▶ _Information supplied_
──────────────────────────────
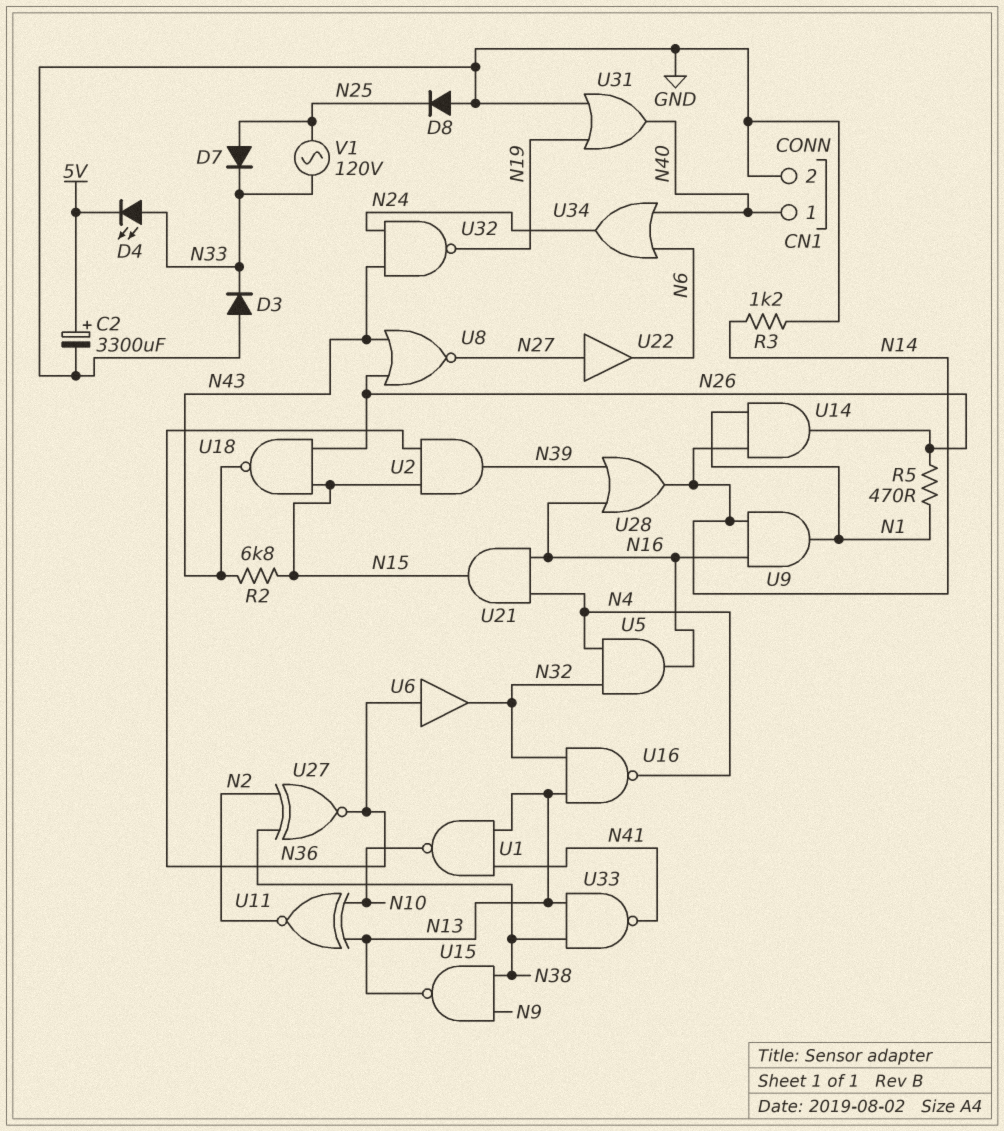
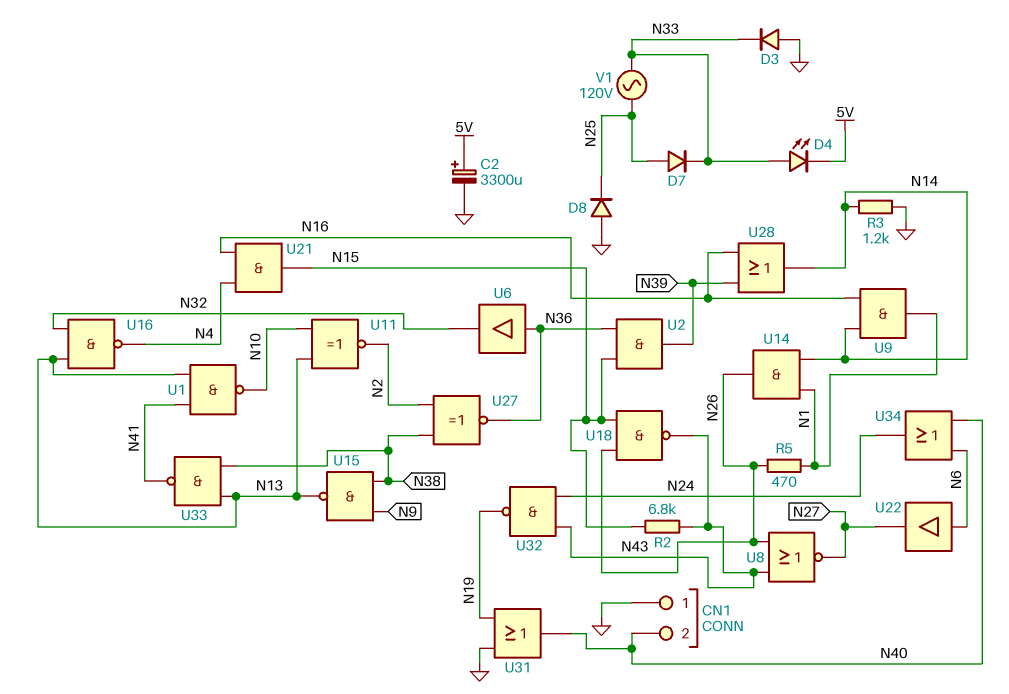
CN1 pin 1: N40 -> GND
CN1 pin 2: GND -> N40
U5: AND (in N4, in N32, out N16) -> none
U22: buffer (in N27, out N6) -> buffer (in N6, out N27)

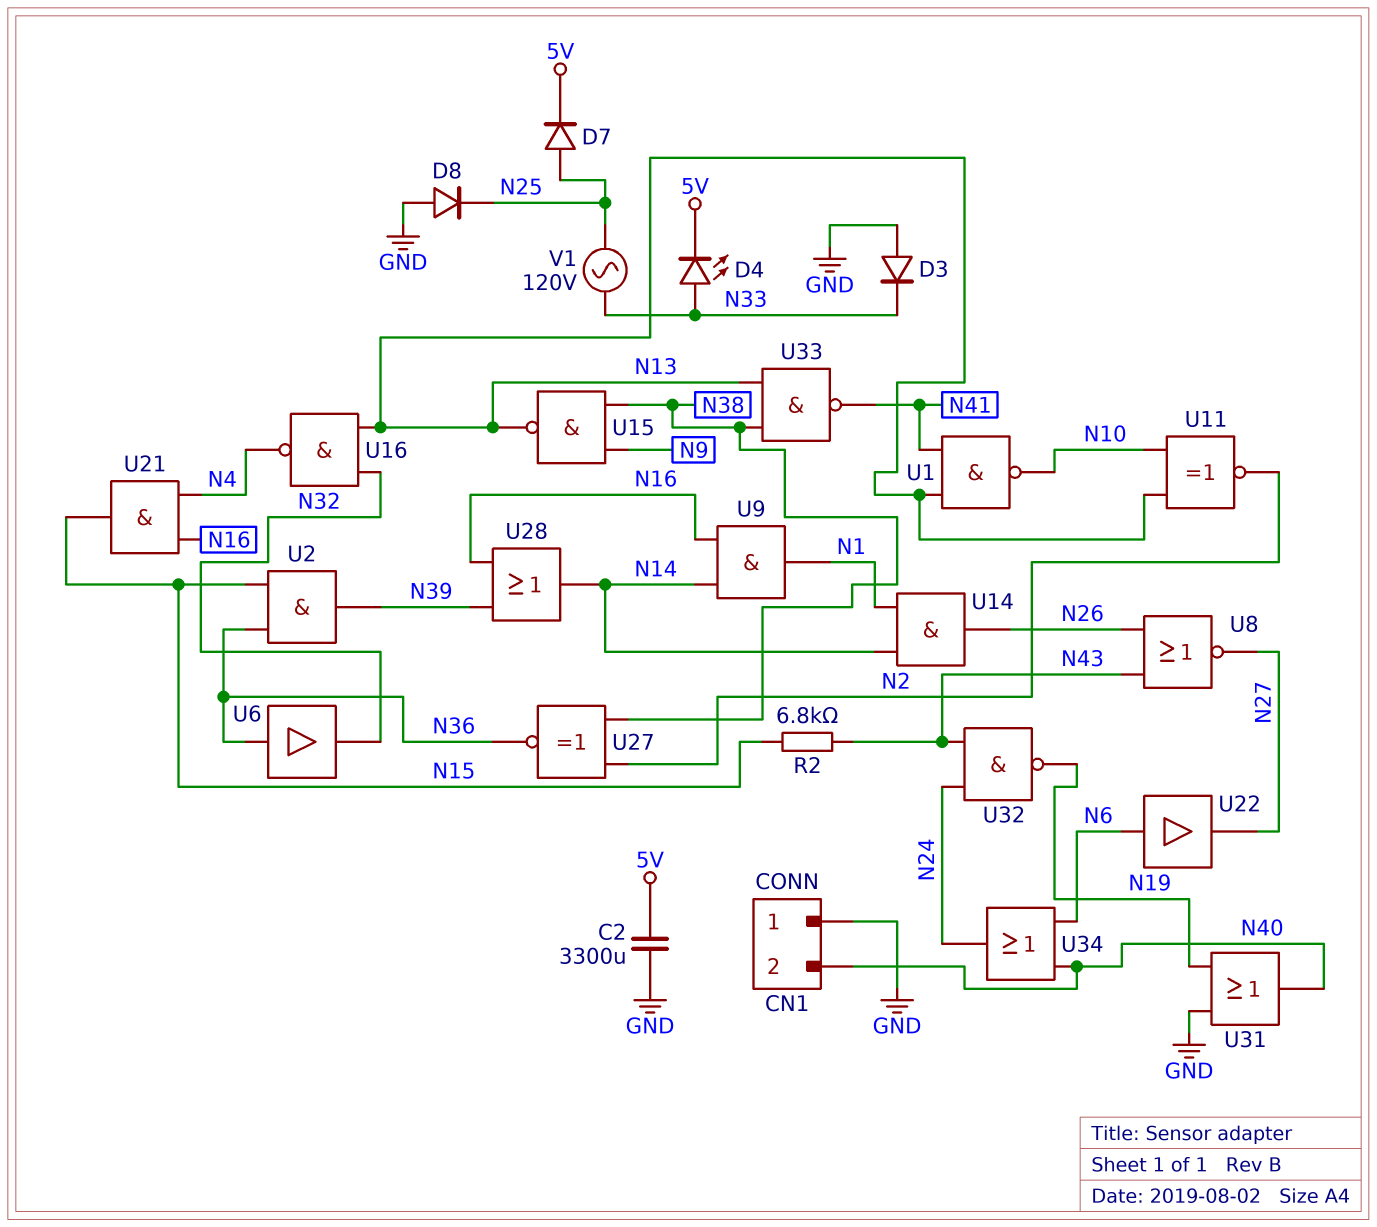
C2: 3300uF (plus 5V, minus GND) -> 3300uF (5V, GND)
D7: diode (A N25, K N33) -> diode (A N25, K 5V)
R3: 1.2k (GND, N14) -> none
R5: 470 (N1, N26) -> none
U18: NAND (in N15, in N26, out N43) -> none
──────────────────────────────
Write out the material above exactly, and omit the pictures it holds.

▶ _Expected answer_
CN1 pin 1: N40 -> GND
CN1 pin 2: GND -> N40
U5: AND (in N4, in N32, out N16) -> none
U22: buffer (in N27, out N6) -> buffer (in N6, out N27)

C2: 3300uF (plus 5V, minus GND) -> 3300uF (5V, GND)
D7: diode (A N25, K N33) -> diode (A N25, K 5V)
R3: 1.2k (GND, N14) -> none
R5: 470 (N1, N26) -> none
U18: NAND (in N15, in N26, out N43) -> none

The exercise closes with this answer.